Saved entries:
+--

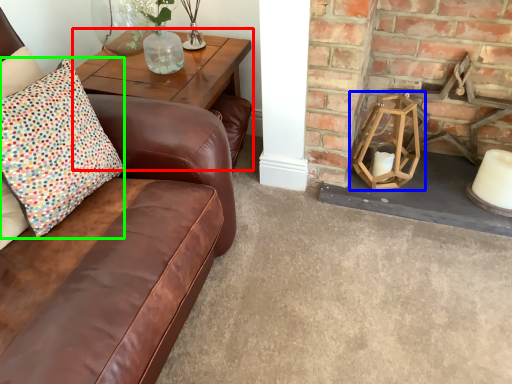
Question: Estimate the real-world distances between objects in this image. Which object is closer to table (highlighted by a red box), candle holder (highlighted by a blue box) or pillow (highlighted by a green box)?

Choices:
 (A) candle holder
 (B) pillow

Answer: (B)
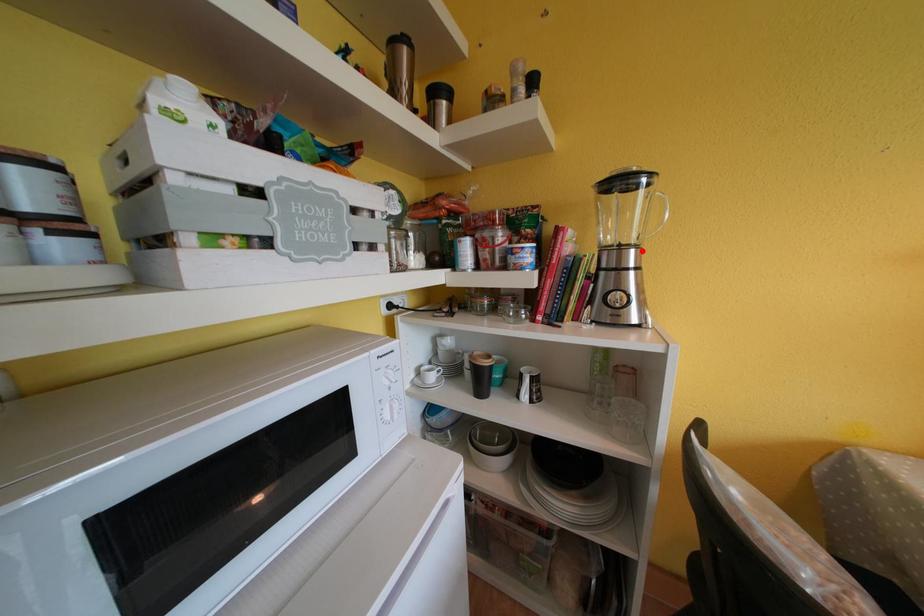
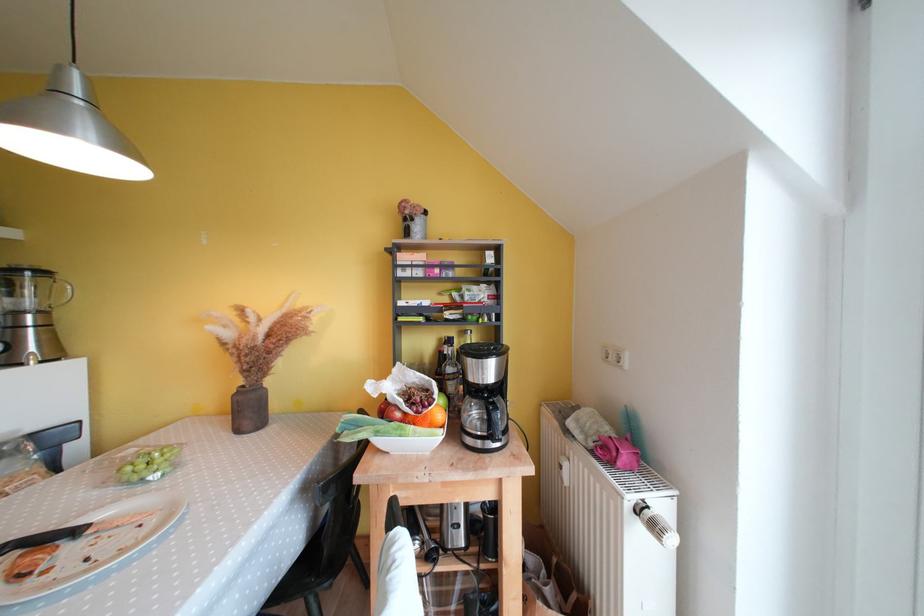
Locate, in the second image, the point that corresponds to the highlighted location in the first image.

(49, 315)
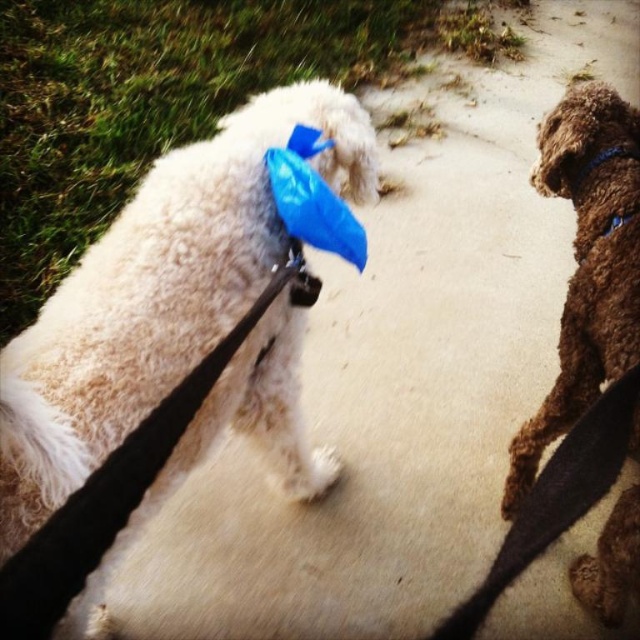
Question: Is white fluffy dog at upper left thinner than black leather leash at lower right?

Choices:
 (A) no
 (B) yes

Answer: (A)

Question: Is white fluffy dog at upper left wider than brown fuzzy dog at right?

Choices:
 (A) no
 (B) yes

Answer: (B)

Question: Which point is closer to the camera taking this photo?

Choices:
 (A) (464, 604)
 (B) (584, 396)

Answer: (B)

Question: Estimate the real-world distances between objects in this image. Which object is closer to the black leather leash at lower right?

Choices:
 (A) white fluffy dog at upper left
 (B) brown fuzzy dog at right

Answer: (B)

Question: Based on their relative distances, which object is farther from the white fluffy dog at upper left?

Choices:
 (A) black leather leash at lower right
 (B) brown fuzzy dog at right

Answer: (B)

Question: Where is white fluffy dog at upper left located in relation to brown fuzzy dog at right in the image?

+--

What is needed: Format the stretch of the items from the line containing "Question: Is white fluffy dog at upper left thinner" through the end of the items as a Markdown table with the columns No. and Text, one line per row and blank lines left out.

Solution to this problem:
| No. | Text |
|---|---|
| 1 | Question: Is white fluffy dog at upper left thinner than black leather leash at lower right? |
| 2 | Choices: |
| 3 |  (A) no |
| 4 |  (B) yes |
| 5 | Answer: (A) |
| 6 | Question: Is white fluffy dog at upper left wider than brown fuzzy dog at right? |
| 7 | Choices: |
| 8 |  (A) no |
| 9 |  (B) yes |
| 10 | Answer: (B) |
| 11 | Question: Which point is closer to the camera taking this photo? |
| 12 | Choices: |
| 13 |  (A) (464, 604) |
| 14 |  (B) (584, 396) |
| 15 | Answer: (B) |
| 16 | Question: Estimate the real-world distances between objects in this image. Which object is closer to the black leather leash at lower right? |
| 17 | Choices: |
| 18 |  (A) white fluffy dog at upper left |
| 19 |  (B) brown fuzzy dog at right |
| 20 | Answer: (B) |
| 21 | Question: Based on their relative distances, which object is farther from the white fluffy dog at upper left? |
| 22 | Choices: |
| 23 |  (A) black leather leash at lower right |
| 24 |  (B) brown fuzzy dog at right |
| 25 | Answer: (B) |
| 26 | Question: Where is white fluffy dog at upper left located in relation to brown fuzzy dog at right in the image? |